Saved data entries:
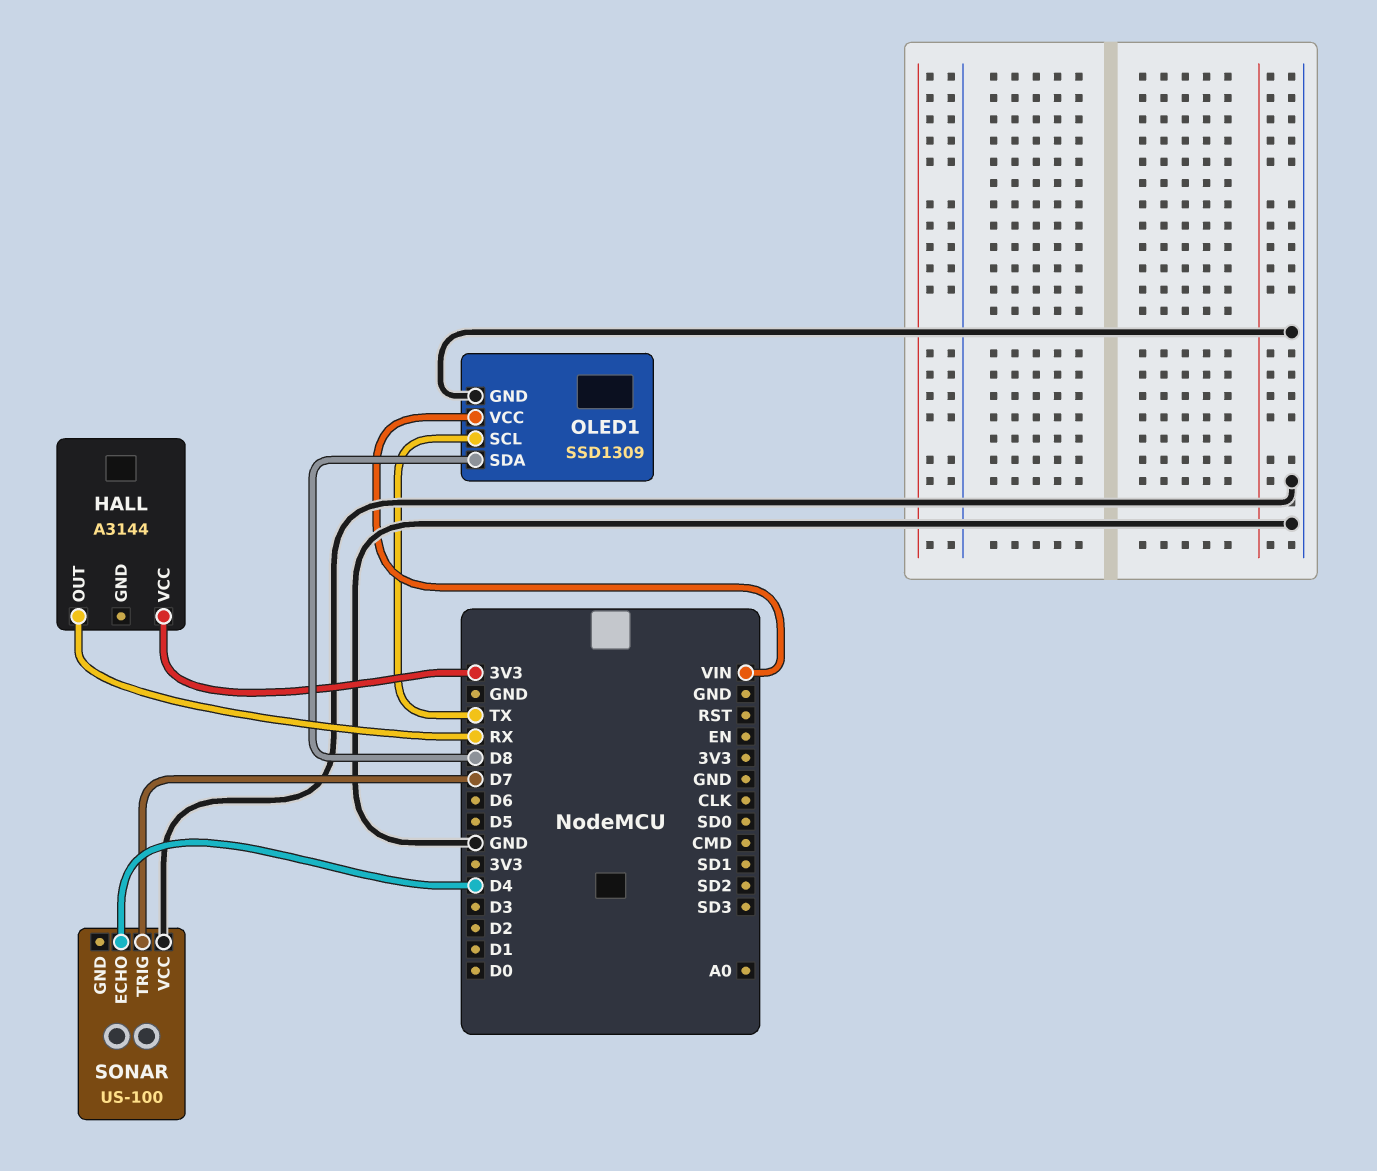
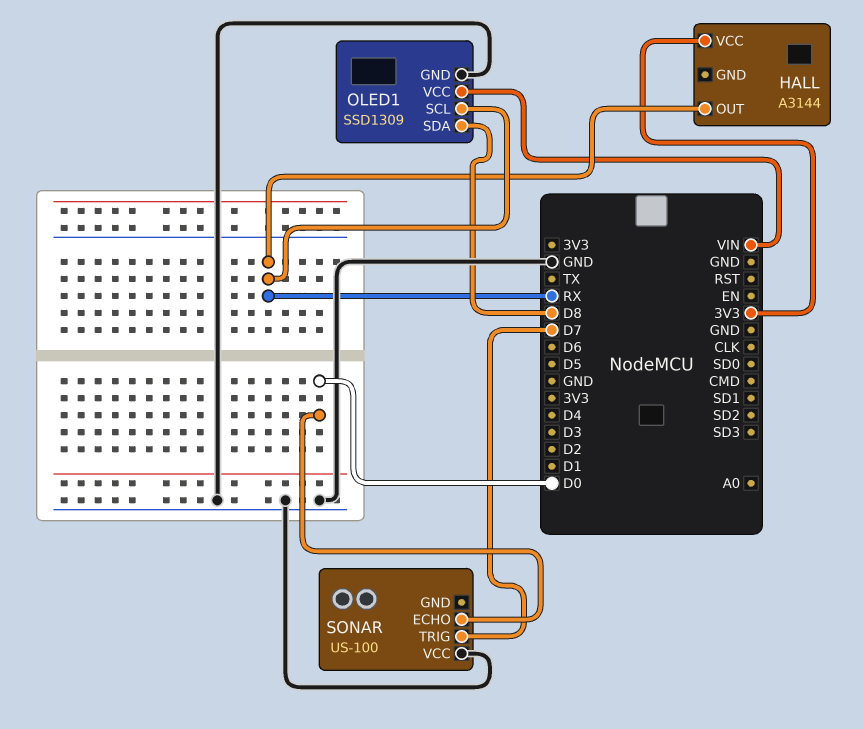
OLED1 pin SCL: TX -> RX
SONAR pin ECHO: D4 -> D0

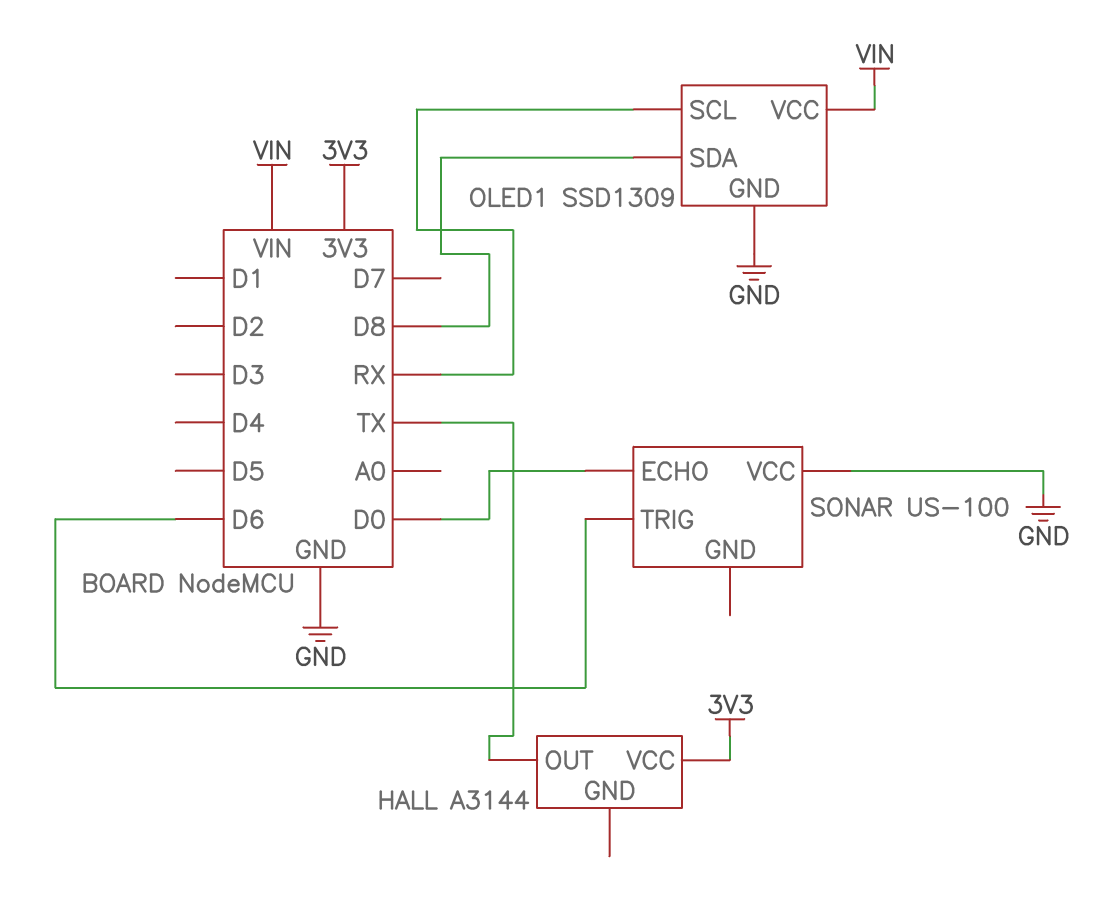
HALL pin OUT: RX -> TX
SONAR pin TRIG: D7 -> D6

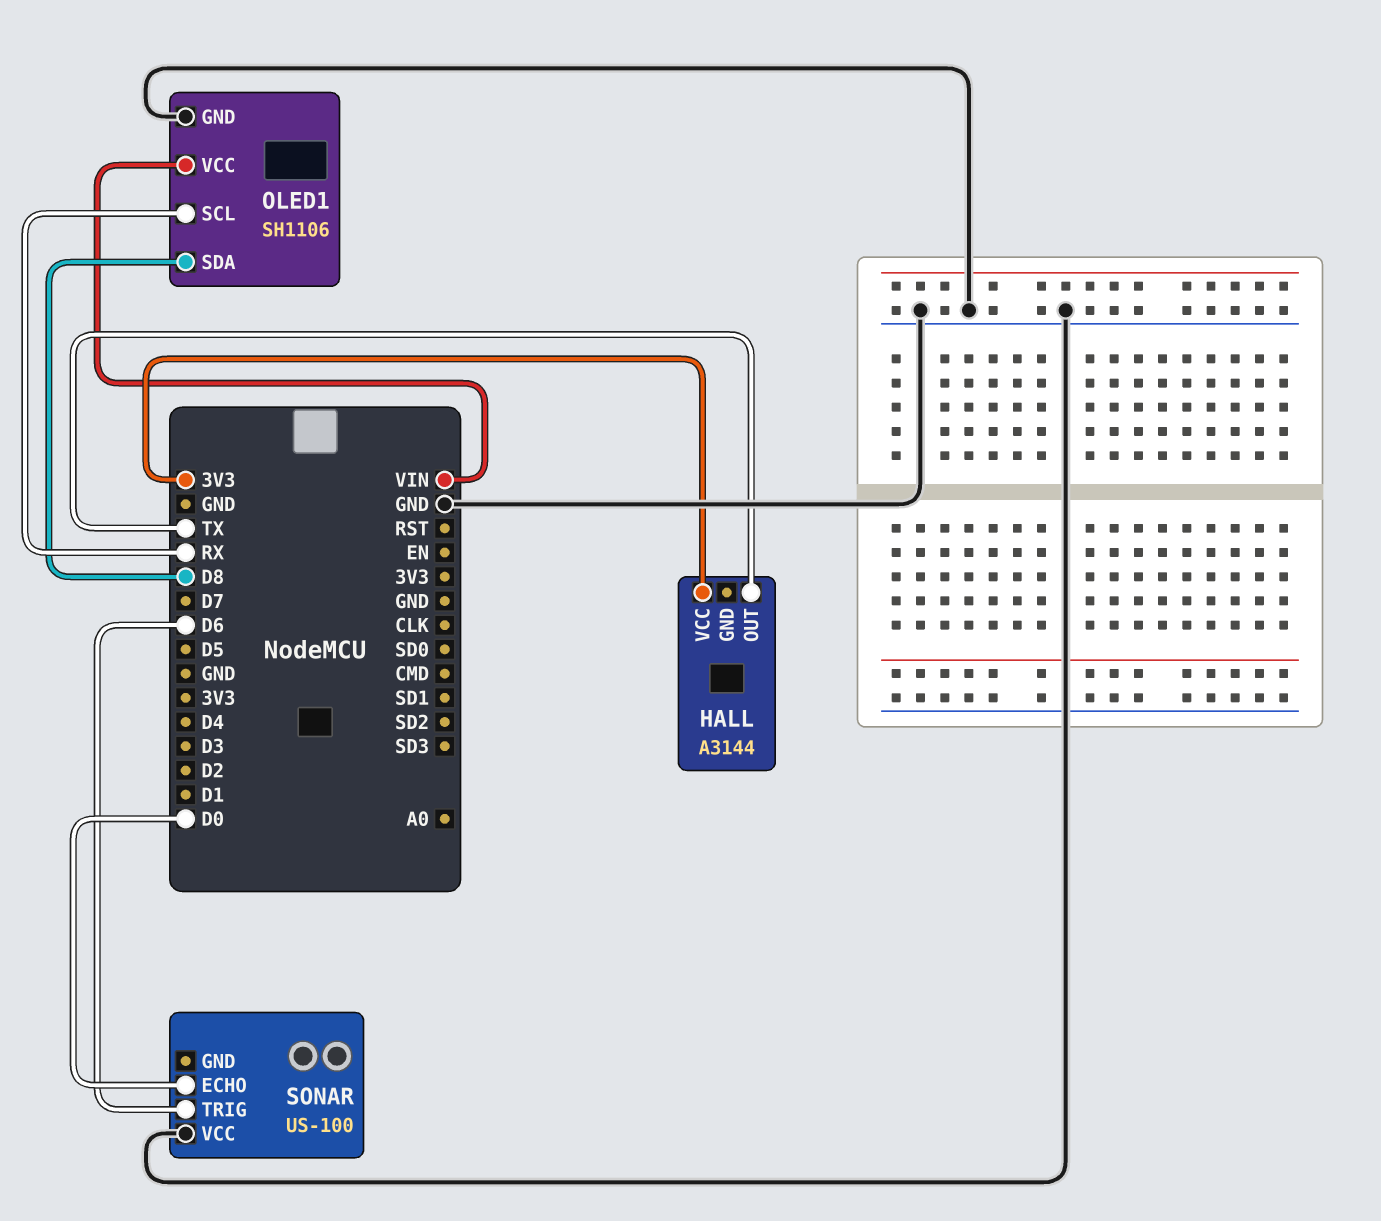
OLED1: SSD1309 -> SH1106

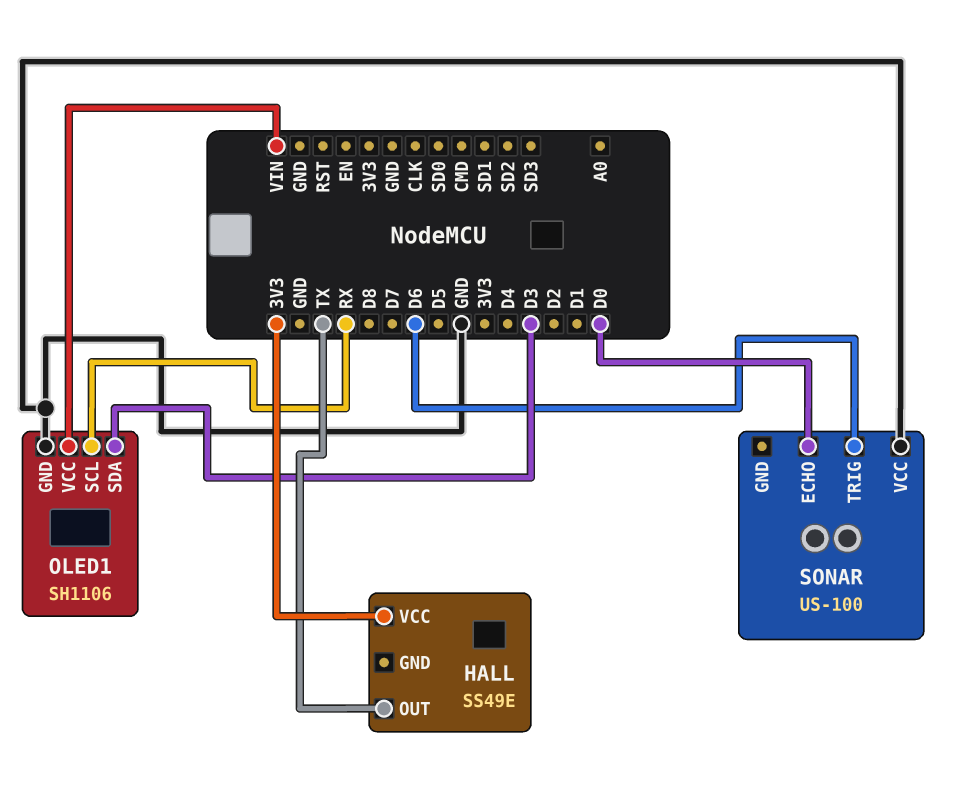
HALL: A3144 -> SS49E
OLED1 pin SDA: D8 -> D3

▶ [Brief]
In the entries above, find each line with "SONAR" and copy it.

▶ [Response box]
SONAR pin ECHO: D4 -> D0
SONAR pin TRIG: D7 -> D6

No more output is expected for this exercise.